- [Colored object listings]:
Segment Open

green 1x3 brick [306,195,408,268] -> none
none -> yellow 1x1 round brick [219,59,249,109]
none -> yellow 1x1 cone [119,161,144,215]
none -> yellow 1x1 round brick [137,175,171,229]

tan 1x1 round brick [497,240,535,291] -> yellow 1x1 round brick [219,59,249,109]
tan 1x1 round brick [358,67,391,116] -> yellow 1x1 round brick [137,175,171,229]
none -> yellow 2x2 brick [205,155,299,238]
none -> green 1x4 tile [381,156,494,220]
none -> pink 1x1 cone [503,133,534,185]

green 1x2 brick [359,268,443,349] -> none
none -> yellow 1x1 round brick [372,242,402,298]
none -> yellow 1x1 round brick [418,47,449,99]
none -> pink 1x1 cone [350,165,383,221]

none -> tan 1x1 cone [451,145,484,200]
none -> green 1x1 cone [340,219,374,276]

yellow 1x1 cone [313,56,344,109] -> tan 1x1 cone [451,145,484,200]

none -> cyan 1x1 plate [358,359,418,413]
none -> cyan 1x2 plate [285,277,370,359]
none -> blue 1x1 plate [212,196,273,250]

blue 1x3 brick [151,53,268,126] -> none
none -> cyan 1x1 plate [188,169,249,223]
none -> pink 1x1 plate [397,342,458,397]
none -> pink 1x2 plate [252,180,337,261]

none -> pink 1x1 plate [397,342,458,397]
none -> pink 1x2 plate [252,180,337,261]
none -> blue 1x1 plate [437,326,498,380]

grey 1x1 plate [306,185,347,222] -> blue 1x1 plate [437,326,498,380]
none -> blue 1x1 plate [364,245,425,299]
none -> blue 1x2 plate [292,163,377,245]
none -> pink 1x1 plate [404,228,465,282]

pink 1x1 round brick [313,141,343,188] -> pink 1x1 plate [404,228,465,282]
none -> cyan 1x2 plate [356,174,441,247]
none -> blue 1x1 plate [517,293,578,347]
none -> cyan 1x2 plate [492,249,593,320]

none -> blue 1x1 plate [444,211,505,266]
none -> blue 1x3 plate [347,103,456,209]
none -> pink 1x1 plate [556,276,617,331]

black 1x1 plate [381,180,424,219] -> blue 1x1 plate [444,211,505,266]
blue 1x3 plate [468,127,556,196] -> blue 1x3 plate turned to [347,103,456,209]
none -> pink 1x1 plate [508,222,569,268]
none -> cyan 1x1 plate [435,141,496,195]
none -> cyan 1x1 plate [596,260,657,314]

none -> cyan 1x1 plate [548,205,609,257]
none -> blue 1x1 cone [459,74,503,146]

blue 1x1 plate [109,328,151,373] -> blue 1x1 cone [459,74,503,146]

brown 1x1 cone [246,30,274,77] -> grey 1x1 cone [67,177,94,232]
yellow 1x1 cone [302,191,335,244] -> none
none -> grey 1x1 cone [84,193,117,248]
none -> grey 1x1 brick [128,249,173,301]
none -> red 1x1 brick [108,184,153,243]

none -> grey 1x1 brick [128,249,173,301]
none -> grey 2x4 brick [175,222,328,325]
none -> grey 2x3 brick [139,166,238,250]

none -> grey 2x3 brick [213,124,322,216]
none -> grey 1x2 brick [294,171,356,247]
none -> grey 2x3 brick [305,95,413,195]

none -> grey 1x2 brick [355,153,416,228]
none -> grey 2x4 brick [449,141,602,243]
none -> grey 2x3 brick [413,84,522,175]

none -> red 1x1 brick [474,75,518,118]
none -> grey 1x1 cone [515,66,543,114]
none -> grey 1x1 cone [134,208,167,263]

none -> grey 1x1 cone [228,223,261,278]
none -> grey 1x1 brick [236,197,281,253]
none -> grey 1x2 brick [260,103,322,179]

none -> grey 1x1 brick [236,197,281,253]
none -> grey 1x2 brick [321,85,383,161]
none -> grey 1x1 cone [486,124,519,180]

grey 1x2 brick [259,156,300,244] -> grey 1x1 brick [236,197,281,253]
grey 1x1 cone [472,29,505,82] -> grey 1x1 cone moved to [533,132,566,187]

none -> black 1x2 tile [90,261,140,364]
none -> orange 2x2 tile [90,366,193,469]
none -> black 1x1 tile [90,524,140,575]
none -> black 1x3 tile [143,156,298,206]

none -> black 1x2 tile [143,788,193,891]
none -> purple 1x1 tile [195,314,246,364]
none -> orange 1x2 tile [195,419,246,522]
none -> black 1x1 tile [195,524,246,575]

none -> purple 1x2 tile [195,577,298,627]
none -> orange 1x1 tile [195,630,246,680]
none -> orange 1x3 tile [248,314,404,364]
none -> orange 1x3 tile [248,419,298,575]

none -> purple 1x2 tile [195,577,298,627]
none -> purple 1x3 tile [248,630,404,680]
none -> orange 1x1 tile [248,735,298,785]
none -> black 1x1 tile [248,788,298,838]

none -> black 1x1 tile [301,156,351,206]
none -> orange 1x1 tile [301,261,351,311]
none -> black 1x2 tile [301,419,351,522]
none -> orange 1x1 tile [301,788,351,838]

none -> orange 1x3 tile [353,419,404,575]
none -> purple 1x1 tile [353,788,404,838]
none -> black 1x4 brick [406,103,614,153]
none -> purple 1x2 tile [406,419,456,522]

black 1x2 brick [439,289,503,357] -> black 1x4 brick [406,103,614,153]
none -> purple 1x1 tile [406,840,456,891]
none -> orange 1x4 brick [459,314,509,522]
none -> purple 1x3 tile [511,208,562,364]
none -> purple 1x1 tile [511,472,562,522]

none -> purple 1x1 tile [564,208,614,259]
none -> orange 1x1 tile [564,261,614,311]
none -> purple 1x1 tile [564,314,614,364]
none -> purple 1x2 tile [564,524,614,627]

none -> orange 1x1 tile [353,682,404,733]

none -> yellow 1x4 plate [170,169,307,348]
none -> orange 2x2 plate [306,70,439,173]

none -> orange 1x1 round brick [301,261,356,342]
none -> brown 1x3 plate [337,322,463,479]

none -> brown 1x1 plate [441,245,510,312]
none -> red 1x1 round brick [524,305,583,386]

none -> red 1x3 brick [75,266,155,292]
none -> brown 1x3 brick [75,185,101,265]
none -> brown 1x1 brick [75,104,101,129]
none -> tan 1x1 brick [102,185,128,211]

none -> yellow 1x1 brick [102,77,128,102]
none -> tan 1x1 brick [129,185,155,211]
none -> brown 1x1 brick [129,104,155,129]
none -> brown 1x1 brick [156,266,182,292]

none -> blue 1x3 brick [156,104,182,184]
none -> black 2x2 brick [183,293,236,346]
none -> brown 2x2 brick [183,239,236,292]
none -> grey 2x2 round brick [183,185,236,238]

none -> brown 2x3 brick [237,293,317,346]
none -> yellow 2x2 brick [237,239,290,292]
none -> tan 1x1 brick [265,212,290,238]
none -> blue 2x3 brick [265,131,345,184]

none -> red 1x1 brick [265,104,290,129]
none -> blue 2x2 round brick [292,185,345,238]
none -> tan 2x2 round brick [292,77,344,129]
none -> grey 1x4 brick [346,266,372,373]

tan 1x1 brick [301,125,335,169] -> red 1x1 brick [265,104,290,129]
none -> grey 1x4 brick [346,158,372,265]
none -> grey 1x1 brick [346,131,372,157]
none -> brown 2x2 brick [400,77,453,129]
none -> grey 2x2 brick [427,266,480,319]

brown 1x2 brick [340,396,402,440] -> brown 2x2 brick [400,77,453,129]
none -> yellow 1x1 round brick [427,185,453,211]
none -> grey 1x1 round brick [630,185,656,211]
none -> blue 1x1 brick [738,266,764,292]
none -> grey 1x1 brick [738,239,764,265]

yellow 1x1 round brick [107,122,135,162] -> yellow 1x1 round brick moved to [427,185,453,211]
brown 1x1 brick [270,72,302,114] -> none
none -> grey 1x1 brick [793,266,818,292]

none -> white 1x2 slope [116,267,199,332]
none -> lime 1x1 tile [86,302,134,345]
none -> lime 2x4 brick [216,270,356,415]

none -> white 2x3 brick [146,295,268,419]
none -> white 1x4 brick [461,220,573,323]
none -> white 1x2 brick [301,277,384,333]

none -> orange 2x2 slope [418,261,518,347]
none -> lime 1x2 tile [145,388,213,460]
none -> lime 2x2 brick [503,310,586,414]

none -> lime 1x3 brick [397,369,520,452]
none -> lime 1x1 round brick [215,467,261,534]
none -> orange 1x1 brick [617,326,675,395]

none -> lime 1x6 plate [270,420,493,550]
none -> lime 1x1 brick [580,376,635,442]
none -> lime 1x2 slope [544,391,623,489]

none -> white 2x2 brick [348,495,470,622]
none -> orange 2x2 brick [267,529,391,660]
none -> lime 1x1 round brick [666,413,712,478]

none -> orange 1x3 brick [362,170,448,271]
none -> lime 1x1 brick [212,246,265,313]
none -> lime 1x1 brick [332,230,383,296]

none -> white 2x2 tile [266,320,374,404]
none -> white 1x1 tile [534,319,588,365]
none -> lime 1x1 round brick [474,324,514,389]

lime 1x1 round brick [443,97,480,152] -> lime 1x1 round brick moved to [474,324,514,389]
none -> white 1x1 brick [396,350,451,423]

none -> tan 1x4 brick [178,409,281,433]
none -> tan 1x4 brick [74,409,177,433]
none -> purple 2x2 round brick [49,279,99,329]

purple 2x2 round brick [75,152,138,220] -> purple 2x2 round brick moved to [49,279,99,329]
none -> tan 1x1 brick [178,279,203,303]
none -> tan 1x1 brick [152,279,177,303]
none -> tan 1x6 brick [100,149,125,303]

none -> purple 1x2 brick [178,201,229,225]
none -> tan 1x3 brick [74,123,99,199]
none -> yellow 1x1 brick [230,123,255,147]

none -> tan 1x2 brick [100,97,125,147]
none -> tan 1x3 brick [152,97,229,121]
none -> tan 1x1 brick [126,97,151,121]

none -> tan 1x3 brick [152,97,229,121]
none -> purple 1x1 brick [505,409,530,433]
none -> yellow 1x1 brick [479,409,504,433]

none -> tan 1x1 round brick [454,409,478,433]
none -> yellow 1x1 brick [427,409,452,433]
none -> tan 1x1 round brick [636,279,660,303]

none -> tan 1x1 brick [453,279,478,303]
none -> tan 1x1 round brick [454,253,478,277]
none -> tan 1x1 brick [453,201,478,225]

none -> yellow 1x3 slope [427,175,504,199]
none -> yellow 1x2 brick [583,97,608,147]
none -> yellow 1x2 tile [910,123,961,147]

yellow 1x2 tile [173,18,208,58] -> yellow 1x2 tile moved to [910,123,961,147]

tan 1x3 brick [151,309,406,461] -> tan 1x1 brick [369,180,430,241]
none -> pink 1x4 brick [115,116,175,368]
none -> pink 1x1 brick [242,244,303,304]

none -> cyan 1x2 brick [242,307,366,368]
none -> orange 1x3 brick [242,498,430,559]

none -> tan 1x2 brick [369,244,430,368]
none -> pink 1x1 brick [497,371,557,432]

Segment Closed

- [ASSIGNED TASK]: Take the lines from the top of the data through the one that contains "blue 1x1 plate [109,328,151,373]" and copy them exactly, leaving out every line after it.

- [WRITTEN SOLUTION]:
green 1x3 brick [306,195,408,268] -> none
none -> yellow 1x1 round brick [219,59,249,109]
none -> yellow 1x1 cone [119,161,144,215]
none -> yellow 1x1 round brick [137,175,171,229]

tan 1x1 round brick [497,240,535,291] -> yellow 1x1 round brick [219,59,249,109]
tan 1x1 round brick [358,67,391,116] -> yellow 1x1 round brick [137,175,171,229]
none -> yellow 2x2 brick [205,155,299,238]
none -> green 1x4 tile [381,156,494,220]
none -> pink 1x1 cone [503,133,534,185]

green 1x2 brick [359,268,443,349] -> none
none -> yellow 1x1 round brick [372,242,402,298]
none -> yellow 1x1 round brick [418,47,449,99]
none -> pink 1x1 cone [350,165,383,221]

none -> tan 1x1 cone [451,145,484,200]
none -> green 1x1 cone [340,219,374,276]

yellow 1x1 cone [313,56,344,109] -> tan 1x1 cone [451,145,484,200]

none -> cyan 1x1 plate [358,359,418,413]
none -> cyan 1x2 plate [285,277,370,359]
none -> blue 1x1 plate [212,196,273,250]

blue 1x3 brick [151,53,268,126] -> none
none -> cyan 1x1 plate [188,169,249,223]
none -> pink 1x1 plate [397,342,458,397]
none -> pink 1x2 plate [252,180,337,261]

none -> pink 1x1 plate [397,342,458,397]
none -> pink 1x2 plate [252,180,337,261]
none -> blue 1x1 plate [437,326,498,380]

grey 1x1 plate [306,185,347,222] -> blue 1x1 plate [437,326,498,380]
none -> blue 1x1 plate [364,245,425,299]
none -> blue 1x2 plate [292,163,377,245]
none -> pink 1x1 plate [404,228,465,282]

pink 1x1 round brick [313,141,343,188] -> pink 1x1 plate [404,228,465,282]
none -> cyan 1x2 plate [356,174,441,247]
none -> blue 1x1 plate [517,293,578,347]
none -> cyan 1x2 plate [492,249,593,320]

none -> blue 1x1 plate [444,211,505,266]
none -> blue 1x3 plate [347,103,456,209]
none -> pink 1x1 plate [556,276,617,331]

black 1x1 plate [381,180,424,219] -> blue 1x1 plate [444,211,505,266]
blue 1x3 plate [468,127,556,196] -> blue 1x3 plate turned to [347,103,456,209]
none -> pink 1x1 plate [508,222,569,268]
none -> cyan 1x1 plate [435,141,496,195]
none -> cyan 1x1 plate [596,260,657,314]

none -> cyan 1x1 plate [548,205,609,257]
none -> blue 1x1 cone [459,74,503,146]

blue 1x1 plate [109,328,151,373] -> blue 1x1 cone [459,74,503,146]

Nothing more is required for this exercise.